INFORMATION GIVEN =>
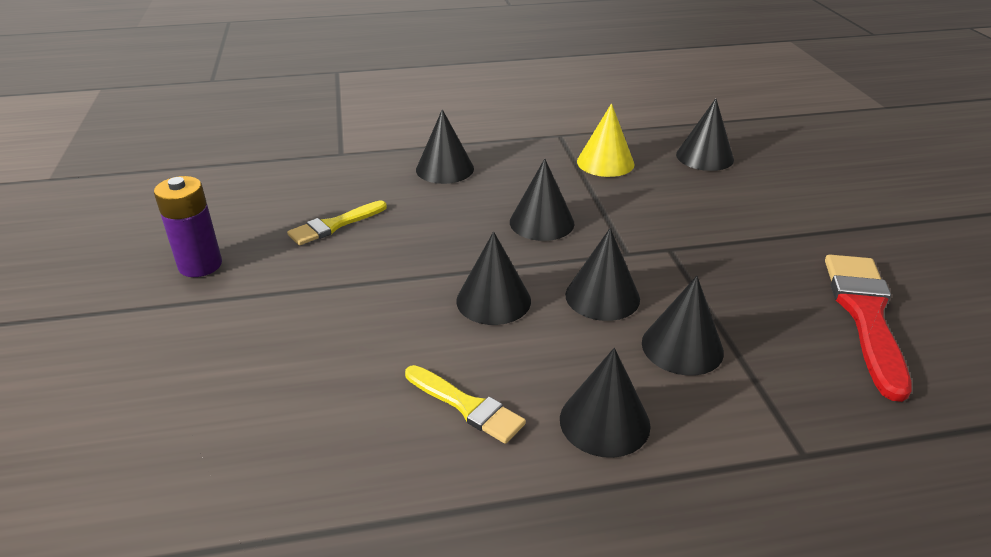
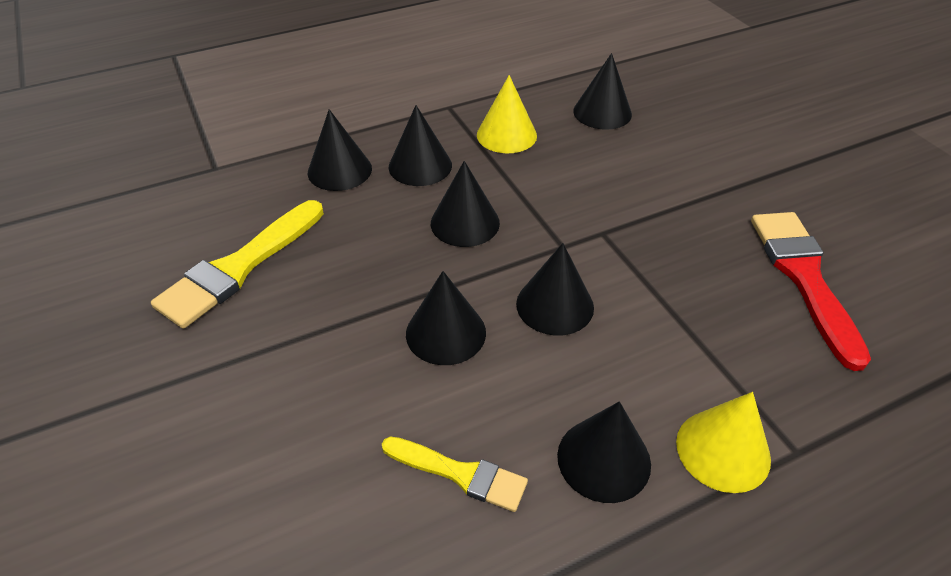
camera: 15 degrees left, 10 degrees up
purple battery [154,176,222,277] -> none
yellow brush [287,200,387,245] -> yellow brush [151,200,324,329], size x1.68
black cone [642,276,724,376] -> black cone moved to [389,105,452,186]
none -> yellow cone [676,392,771,493]

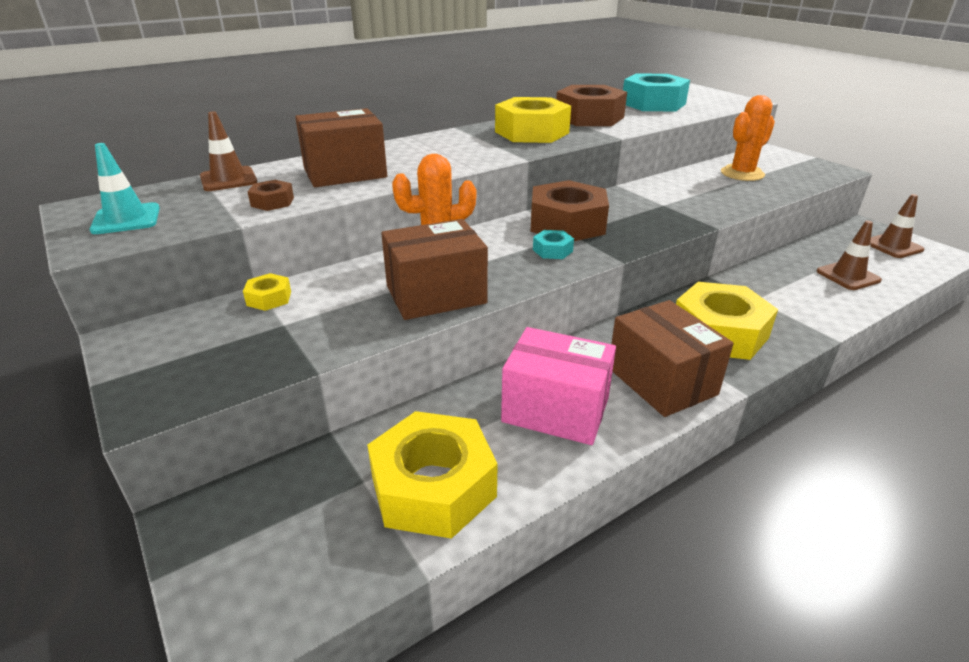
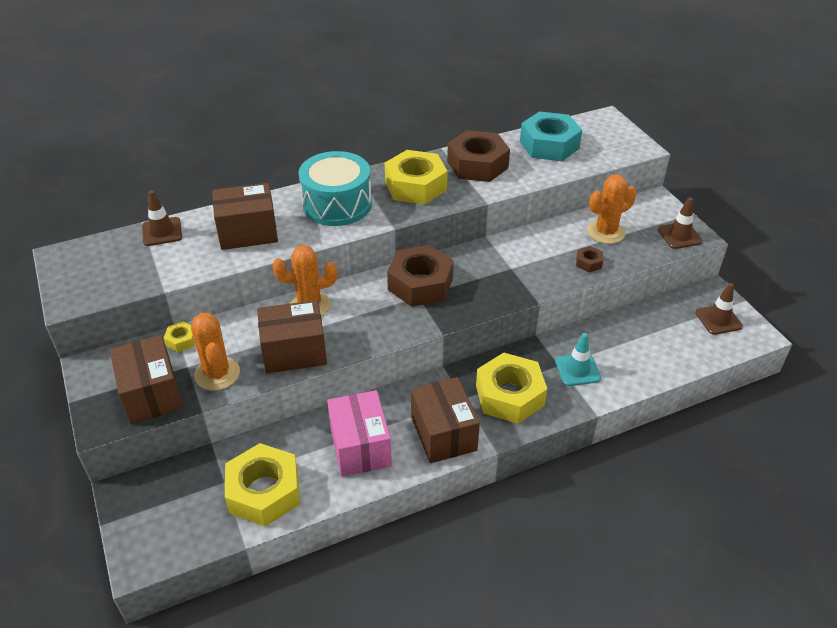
camera: 10 degrees right, 10 degrees up
turquoise traffic cone [90,143,160,234] -> turquoise traffic cone moved to [555,333,601,386]
brown nut [248,180,294,211] -> brown nut moved to [576,246,603,272]
pink box [501,327,616,445] -> pink box turned 45 degrees clockwise [327,390,392,477]
turquoise nut [533,230,574,259] -> none
brown traffic cone [816,220,882,290] -> brown traffic cone moved to [658,197,703,249]
none -> brown box [110,335,183,424]
none -> orange cactus [191,313,240,391]
none -> turquoise drum [298,151,372,226]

TASK DETAILS => Lines that hold the word "turquoise" are the ones to copy from the entries above.

REPLY =>
turquoise traffic cone [90,143,160,234] -> turquoise traffic cone moved to [555,333,601,386]
turquoise nut [533,230,574,259] -> none
none -> turquoise drum [298,151,372,226]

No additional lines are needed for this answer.